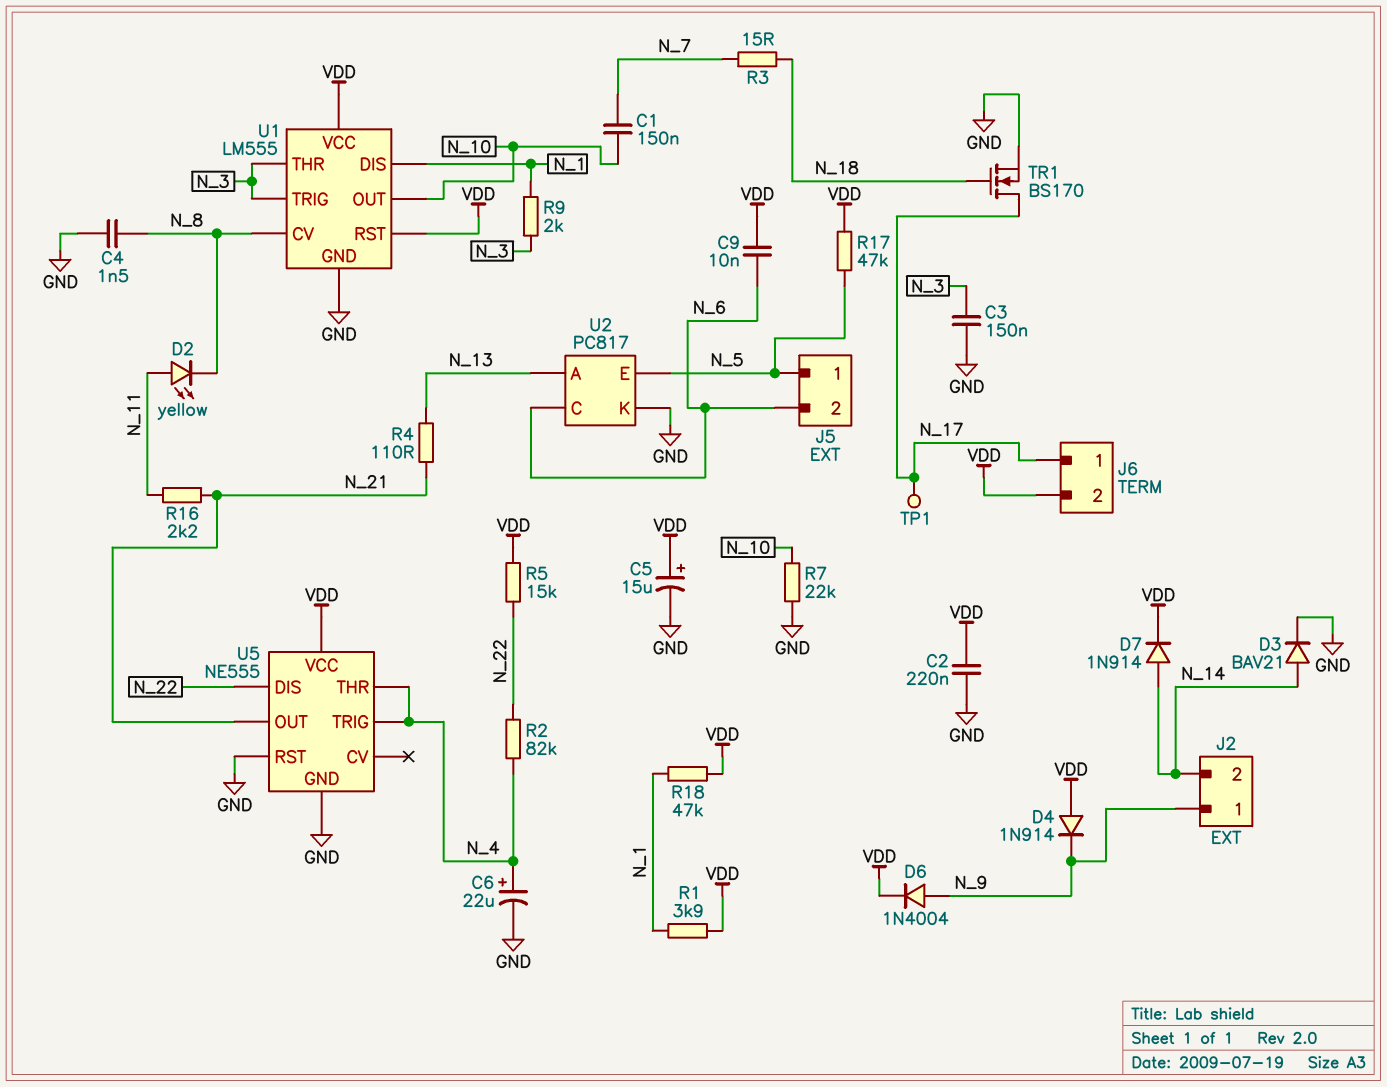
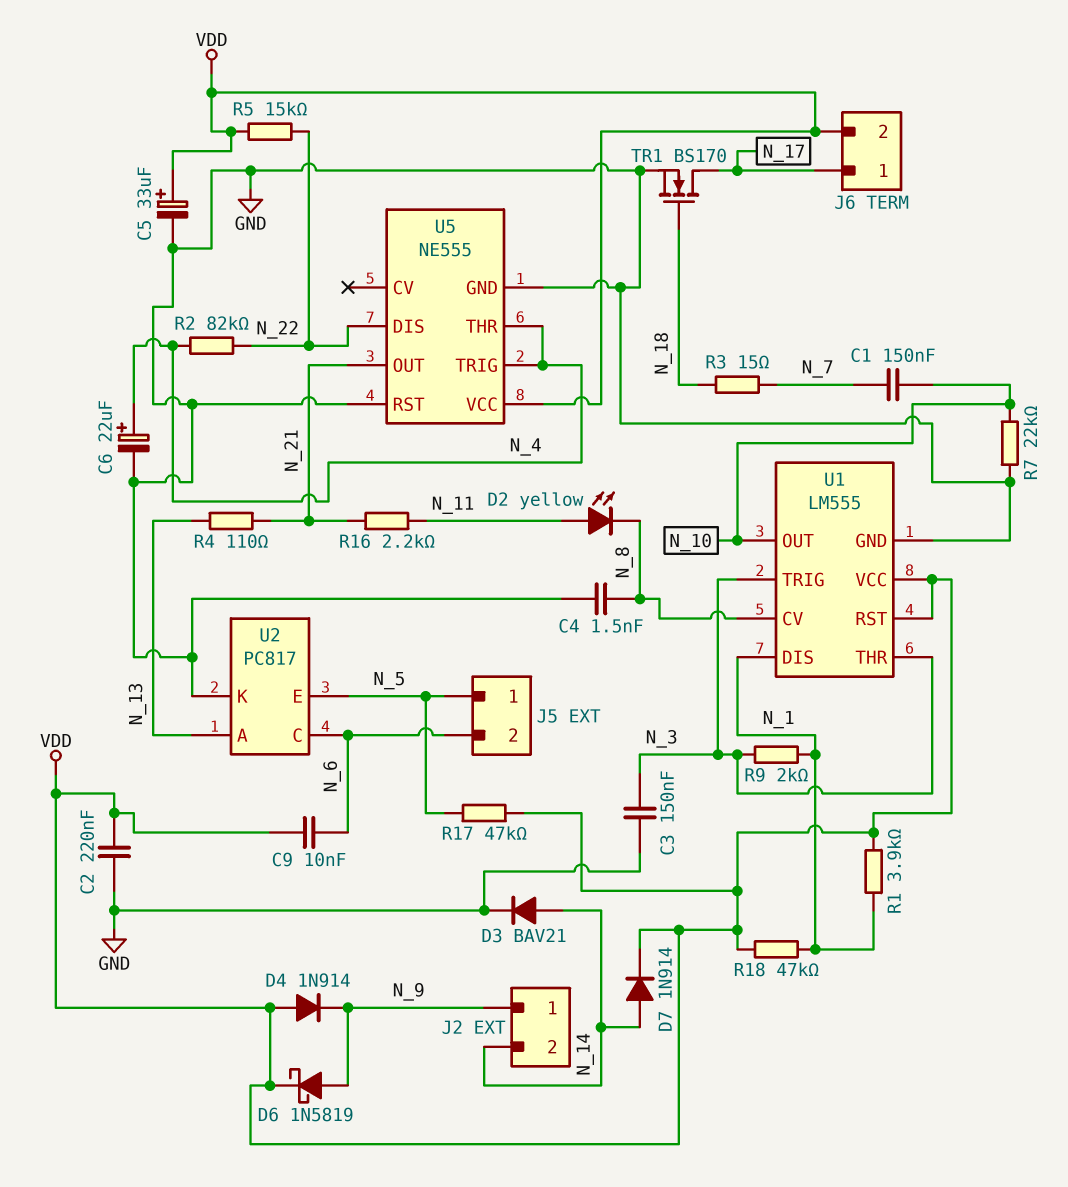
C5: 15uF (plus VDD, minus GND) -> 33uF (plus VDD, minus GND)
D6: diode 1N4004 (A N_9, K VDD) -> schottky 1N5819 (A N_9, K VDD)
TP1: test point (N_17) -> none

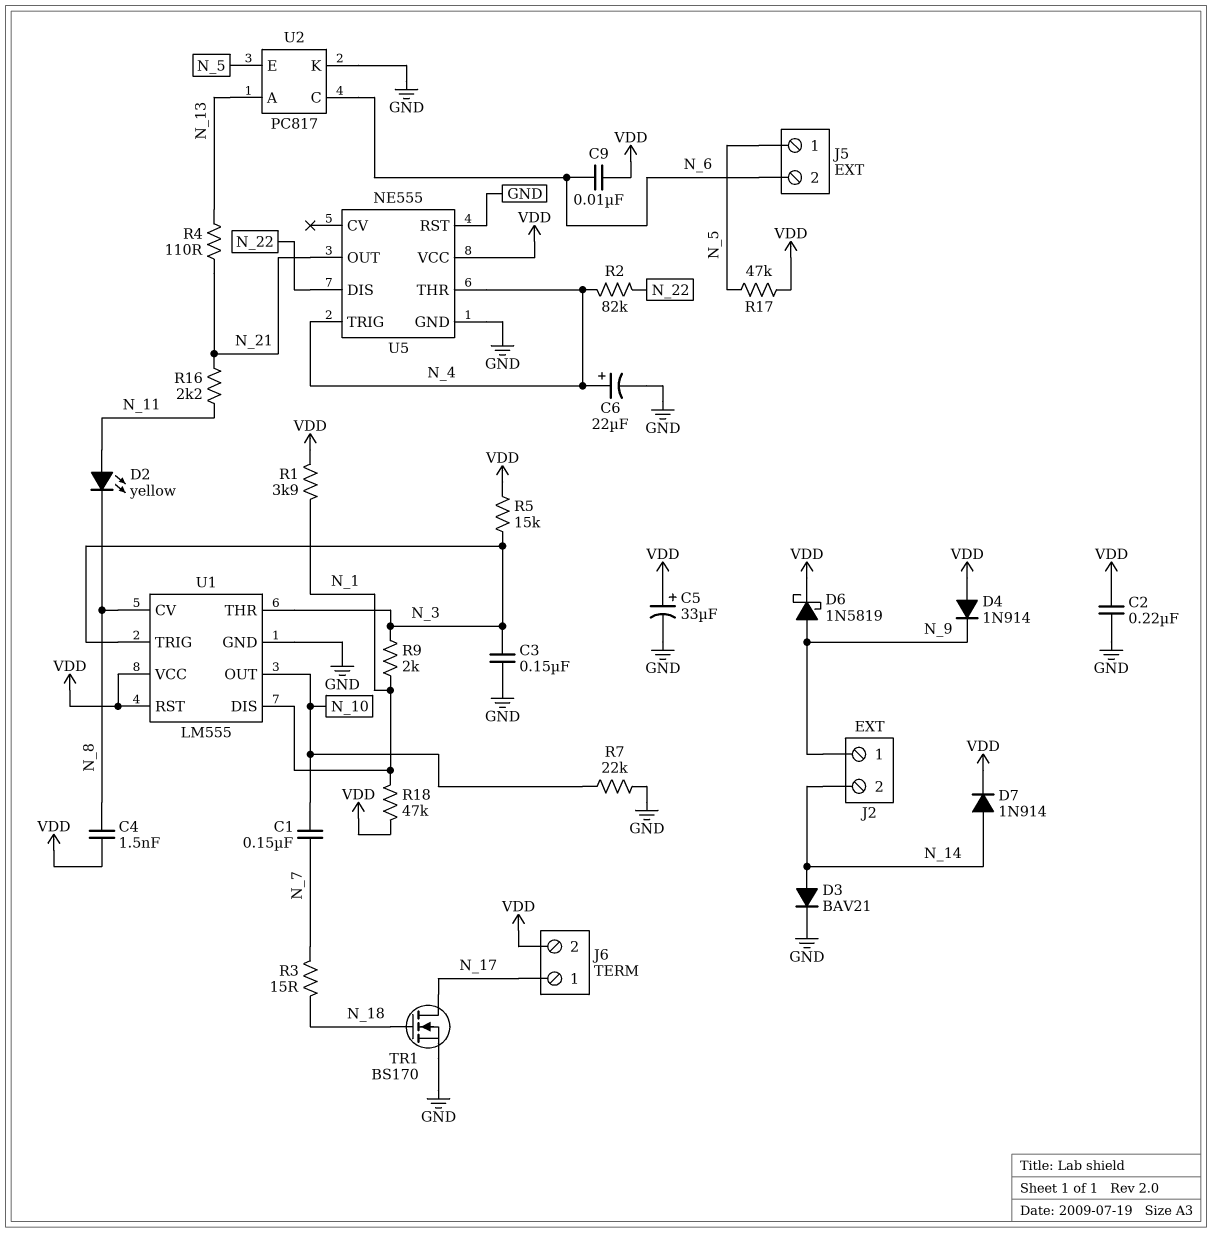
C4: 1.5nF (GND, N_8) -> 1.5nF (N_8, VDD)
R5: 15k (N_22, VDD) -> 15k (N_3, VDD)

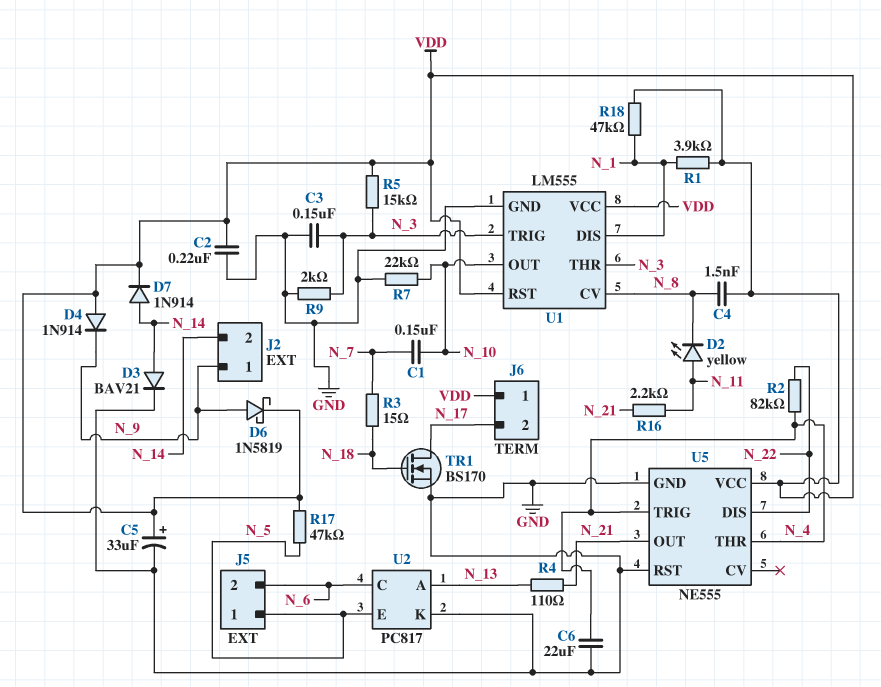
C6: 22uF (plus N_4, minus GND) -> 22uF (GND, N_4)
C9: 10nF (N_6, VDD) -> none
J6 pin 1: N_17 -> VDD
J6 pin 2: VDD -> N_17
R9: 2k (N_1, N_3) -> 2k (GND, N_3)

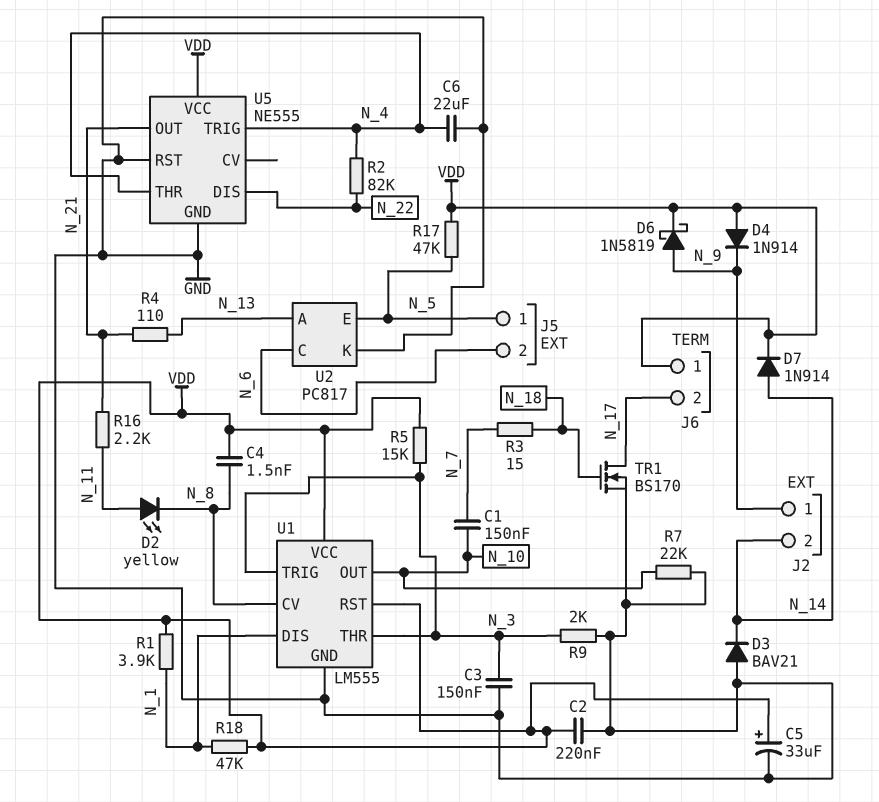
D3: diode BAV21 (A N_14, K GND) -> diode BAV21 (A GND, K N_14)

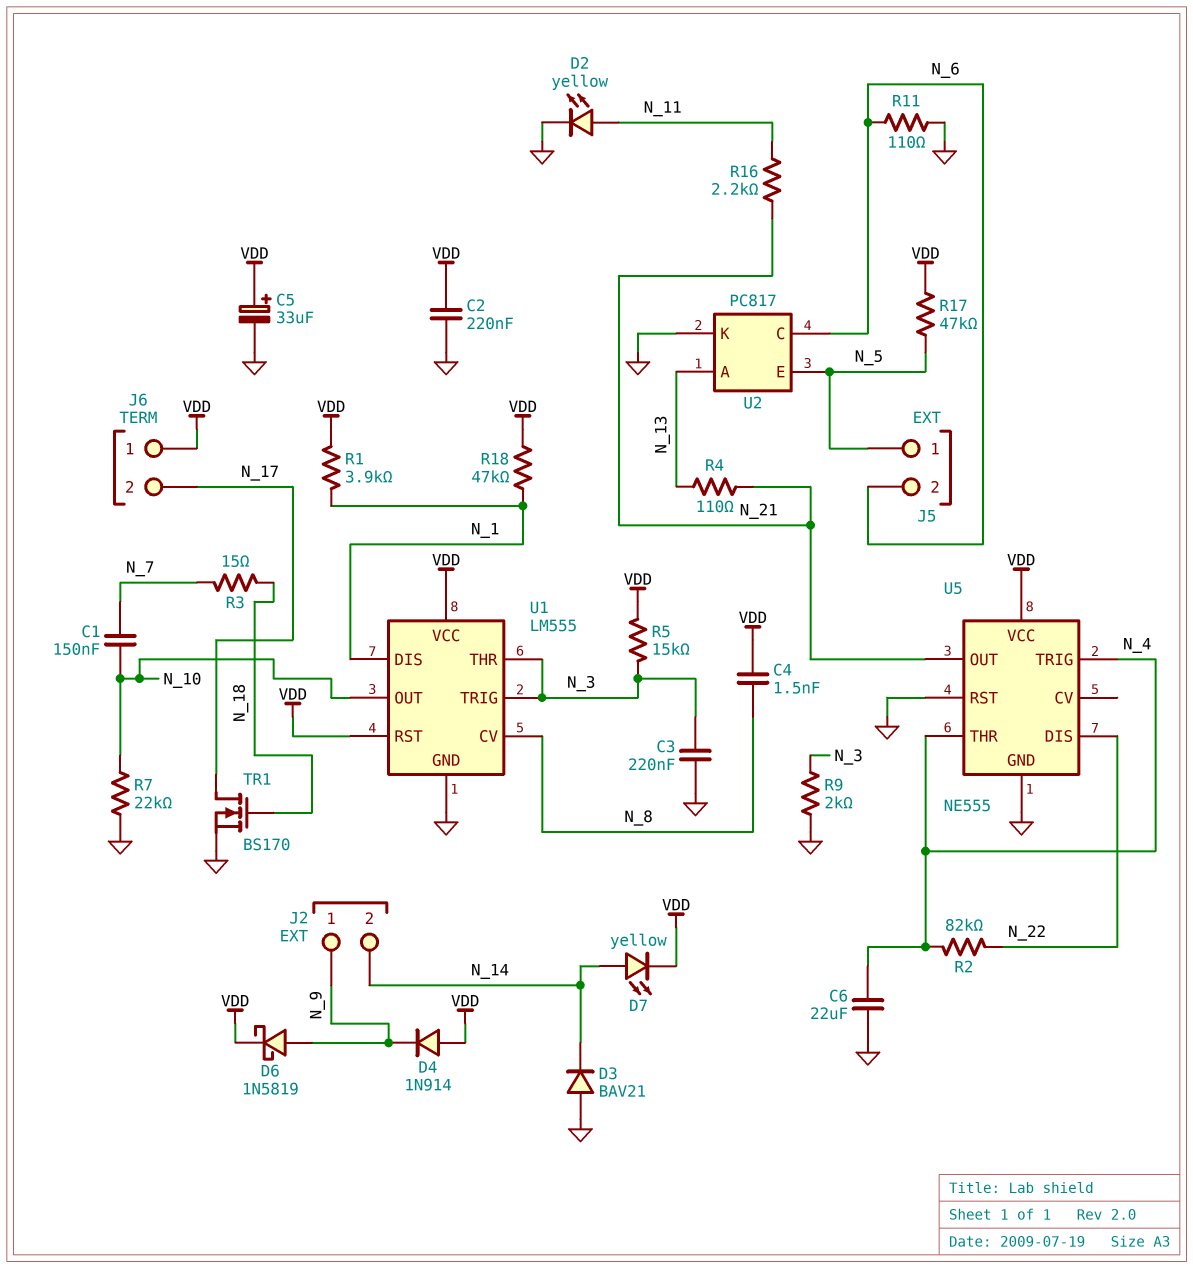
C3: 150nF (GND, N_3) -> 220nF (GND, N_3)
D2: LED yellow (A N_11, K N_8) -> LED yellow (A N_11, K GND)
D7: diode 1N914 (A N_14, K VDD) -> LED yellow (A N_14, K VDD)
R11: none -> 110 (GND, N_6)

......

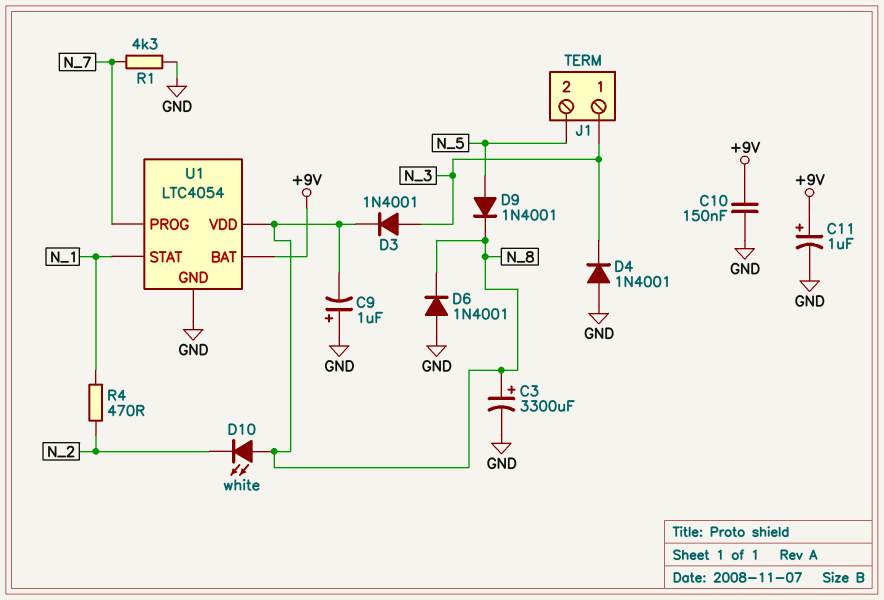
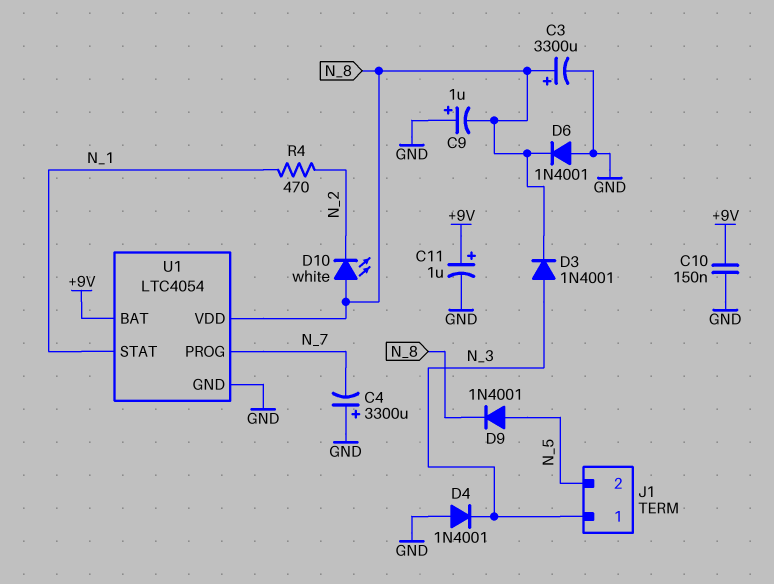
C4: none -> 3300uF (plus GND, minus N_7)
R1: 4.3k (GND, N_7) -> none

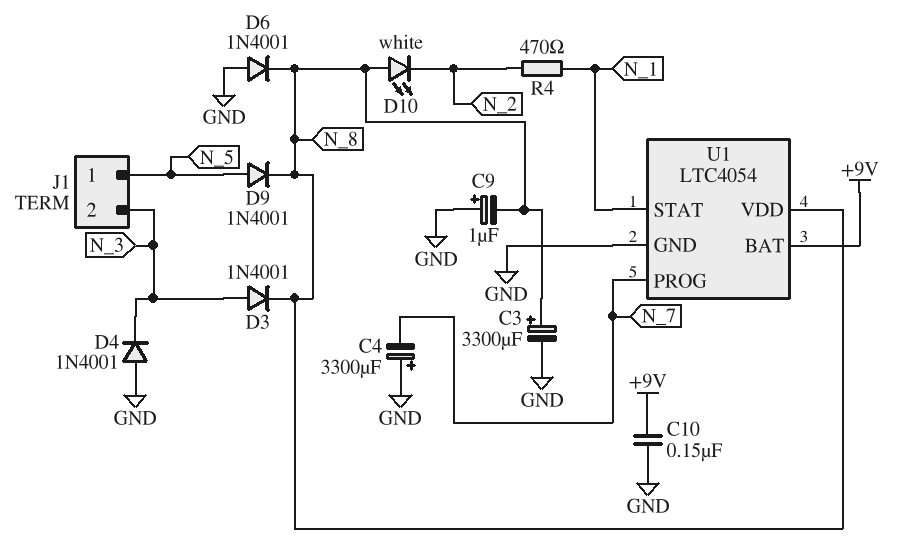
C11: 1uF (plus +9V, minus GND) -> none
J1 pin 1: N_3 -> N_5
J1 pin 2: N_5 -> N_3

......

In the data above, the stretch from the line with "TP1: test point (N_17) -> none" through the line with "R11: none -> 110 (GND, N_6)" is to be returned exactly, minus any pictures.

## Task result
TP1: test point (N_17) -> none

C4: 1.5nF (GND, N_8) -> 1.5nF (N_8, VDD)
R5: 15k (N_22, VDD) -> 15k (N_3, VDD)

C6: 22uF (plus N_4, minus GND) -> 22uF (GND, N_4)
C9: 10nF (N_6, VDD) -> none
J6 pin 1: N_17 -> VDD
J6 pin 2: VDD -> N_17
R9: 2k (N_1, N_3) -> 2k (GND, N_3)

D3: diode BAV21 (A N_14, K GND) -> diode BAV21 (A GND, K N_14)

C3: 150nF (GND, N_3) -> 220nF (GND, N_3)
D2: LED yellow (A N_11, K N_8) -> LED yellow (A N_11, K GND)
D7: diode 1N914 (A N_14, K VDD) -> LED yellow (A N_14, K VDD)
R11: none -> 110 (GND, N_6)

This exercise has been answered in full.